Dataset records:
↓↓↓
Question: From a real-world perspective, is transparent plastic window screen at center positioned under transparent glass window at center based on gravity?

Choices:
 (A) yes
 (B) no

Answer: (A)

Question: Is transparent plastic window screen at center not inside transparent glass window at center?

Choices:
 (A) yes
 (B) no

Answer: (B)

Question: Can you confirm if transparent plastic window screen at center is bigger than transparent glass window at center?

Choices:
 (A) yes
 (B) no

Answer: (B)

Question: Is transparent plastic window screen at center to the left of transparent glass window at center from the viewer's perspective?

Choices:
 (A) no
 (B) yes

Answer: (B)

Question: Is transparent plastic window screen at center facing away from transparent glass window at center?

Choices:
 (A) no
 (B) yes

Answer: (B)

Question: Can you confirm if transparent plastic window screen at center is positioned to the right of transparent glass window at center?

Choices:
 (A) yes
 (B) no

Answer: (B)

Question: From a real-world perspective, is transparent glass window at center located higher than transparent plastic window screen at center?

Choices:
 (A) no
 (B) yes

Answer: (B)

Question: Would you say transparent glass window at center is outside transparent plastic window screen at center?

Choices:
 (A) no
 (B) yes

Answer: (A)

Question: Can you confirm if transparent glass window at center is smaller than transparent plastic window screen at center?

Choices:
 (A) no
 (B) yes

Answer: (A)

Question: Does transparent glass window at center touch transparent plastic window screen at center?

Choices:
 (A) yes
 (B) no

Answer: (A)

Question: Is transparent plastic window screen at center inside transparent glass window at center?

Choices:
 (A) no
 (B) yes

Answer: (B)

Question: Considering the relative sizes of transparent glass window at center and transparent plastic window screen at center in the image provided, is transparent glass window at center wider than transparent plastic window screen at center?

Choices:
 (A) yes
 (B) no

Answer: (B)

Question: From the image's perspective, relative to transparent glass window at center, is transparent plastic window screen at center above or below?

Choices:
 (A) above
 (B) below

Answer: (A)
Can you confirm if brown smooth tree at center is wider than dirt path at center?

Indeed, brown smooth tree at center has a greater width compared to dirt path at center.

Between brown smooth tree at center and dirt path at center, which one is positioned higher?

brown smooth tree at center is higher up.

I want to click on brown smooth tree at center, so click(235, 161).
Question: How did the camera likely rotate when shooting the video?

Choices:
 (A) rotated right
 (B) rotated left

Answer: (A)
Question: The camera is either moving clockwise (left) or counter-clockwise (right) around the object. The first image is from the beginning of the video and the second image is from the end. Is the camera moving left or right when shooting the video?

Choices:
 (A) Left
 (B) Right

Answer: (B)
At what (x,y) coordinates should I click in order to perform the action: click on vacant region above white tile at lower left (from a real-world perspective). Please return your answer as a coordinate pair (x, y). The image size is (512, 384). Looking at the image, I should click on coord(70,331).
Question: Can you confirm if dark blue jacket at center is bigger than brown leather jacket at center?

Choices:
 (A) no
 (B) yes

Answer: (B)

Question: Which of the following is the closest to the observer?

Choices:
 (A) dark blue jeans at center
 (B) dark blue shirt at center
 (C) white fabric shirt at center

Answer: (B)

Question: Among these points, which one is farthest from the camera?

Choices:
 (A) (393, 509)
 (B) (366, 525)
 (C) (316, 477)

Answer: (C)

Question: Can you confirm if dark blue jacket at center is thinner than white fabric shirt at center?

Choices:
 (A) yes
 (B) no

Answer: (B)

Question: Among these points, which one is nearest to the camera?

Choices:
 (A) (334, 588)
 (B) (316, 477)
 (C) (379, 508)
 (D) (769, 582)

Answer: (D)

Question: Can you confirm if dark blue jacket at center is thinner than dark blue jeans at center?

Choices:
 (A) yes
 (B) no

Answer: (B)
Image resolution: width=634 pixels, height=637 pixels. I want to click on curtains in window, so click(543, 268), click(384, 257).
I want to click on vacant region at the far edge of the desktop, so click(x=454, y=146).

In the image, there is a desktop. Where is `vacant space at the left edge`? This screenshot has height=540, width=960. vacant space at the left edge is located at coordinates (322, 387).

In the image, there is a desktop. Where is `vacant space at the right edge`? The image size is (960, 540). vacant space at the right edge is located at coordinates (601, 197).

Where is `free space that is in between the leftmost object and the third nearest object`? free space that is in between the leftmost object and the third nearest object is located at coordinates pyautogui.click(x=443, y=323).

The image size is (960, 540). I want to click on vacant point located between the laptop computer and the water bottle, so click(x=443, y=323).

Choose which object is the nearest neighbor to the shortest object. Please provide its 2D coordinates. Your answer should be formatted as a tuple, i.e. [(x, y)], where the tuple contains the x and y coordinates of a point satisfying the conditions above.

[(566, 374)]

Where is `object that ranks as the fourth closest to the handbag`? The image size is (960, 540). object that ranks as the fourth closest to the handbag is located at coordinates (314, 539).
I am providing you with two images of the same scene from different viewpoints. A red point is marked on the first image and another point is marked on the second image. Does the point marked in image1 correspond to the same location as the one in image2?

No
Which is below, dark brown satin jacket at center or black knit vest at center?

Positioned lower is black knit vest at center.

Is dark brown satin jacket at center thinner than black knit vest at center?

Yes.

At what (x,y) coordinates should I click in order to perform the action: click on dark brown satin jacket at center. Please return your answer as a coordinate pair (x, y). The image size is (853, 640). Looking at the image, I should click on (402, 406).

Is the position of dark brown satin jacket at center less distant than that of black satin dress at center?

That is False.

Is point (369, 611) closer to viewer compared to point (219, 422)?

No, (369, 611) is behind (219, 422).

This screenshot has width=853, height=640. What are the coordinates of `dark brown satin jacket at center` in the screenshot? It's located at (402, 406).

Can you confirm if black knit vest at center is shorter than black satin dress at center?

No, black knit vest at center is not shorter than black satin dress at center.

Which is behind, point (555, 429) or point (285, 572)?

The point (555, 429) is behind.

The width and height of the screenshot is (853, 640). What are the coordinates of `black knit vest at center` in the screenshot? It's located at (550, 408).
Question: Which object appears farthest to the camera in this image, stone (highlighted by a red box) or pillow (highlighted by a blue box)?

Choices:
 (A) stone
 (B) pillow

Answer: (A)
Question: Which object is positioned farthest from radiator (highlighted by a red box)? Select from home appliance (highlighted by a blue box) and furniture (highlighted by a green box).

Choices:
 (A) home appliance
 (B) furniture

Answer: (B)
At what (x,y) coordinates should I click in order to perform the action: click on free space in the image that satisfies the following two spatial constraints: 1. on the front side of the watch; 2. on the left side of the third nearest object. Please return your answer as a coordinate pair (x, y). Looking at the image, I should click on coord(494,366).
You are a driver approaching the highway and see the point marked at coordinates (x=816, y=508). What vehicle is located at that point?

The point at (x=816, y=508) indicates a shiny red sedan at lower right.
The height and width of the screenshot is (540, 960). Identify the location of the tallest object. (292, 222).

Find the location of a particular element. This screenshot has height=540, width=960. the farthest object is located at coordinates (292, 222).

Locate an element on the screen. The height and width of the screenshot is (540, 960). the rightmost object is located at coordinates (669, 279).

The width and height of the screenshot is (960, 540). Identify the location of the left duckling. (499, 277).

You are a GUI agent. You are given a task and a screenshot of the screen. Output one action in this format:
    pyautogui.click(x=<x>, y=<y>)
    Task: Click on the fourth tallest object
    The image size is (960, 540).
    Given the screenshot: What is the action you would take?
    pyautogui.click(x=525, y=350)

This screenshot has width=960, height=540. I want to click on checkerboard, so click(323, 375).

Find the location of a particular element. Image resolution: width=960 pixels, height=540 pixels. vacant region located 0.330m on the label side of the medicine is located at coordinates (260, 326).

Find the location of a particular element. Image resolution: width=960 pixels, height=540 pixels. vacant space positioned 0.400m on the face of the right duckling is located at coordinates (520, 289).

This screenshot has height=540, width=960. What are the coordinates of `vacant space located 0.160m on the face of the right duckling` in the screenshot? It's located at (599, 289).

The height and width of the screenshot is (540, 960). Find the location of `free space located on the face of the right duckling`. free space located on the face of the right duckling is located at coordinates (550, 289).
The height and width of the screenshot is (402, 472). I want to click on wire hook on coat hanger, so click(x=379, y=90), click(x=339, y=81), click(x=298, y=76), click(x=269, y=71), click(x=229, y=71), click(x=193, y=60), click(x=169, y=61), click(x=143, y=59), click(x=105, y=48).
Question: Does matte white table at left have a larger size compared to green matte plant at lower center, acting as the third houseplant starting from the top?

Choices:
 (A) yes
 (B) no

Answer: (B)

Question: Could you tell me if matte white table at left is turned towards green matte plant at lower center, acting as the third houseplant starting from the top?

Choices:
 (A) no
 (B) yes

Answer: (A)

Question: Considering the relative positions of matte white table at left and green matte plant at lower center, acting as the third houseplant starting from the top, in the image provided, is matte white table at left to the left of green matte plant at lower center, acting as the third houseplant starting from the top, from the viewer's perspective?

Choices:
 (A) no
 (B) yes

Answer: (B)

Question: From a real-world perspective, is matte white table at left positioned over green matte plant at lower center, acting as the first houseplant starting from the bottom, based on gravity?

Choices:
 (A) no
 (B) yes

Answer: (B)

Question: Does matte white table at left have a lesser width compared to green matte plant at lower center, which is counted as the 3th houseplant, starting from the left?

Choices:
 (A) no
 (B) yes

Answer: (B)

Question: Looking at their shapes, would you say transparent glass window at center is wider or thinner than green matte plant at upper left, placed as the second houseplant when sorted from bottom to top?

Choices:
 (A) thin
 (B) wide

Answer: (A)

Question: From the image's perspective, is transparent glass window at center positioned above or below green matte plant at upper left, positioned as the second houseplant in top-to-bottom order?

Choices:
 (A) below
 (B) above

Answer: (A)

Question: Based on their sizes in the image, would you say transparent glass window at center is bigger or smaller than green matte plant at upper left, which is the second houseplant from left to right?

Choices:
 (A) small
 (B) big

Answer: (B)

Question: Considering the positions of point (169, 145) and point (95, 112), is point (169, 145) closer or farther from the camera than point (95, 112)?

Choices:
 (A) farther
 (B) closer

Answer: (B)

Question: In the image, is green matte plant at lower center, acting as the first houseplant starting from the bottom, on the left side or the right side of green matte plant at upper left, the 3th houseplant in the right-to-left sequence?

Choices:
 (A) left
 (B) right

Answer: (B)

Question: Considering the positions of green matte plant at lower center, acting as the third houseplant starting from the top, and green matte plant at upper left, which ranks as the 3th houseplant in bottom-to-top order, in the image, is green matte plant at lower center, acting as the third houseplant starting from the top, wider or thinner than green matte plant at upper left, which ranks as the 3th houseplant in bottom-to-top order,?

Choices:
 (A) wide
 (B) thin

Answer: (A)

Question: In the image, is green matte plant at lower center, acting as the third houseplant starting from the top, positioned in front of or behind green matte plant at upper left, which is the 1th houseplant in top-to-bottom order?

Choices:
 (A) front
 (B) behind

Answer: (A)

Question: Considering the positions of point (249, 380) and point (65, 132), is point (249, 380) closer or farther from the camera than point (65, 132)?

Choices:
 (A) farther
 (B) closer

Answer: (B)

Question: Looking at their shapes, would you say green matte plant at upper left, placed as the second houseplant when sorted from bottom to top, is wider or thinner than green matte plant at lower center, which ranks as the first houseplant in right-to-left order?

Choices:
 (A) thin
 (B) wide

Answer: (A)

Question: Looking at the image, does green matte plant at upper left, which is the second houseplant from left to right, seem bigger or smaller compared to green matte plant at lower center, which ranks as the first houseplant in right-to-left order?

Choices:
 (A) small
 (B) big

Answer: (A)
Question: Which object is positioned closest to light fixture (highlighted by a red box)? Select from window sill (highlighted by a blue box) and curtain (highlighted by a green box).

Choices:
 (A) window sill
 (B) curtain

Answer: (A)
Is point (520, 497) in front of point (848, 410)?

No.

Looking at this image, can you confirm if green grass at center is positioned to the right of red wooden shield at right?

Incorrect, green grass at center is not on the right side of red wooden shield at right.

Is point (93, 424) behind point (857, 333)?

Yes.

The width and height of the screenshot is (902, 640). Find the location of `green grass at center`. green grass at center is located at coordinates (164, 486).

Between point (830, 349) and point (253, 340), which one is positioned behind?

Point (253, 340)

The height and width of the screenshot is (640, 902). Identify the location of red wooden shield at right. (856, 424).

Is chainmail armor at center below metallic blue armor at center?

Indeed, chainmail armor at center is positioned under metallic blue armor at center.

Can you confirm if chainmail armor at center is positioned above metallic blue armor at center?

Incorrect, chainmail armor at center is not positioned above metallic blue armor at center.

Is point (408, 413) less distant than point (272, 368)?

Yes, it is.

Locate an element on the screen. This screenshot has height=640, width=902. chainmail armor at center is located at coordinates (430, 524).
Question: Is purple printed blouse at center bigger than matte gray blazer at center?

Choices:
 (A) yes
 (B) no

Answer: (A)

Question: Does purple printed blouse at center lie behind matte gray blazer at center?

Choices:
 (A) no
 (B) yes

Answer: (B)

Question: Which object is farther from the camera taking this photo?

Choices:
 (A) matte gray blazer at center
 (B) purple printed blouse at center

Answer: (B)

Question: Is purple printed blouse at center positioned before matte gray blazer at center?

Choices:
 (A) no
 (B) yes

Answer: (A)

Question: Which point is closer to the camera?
↑↑↑
▸ **What you are asked to do**: Count how many lines in the items above contain the word "dress", and reply with only that number.

▸ **Exercise result**: 3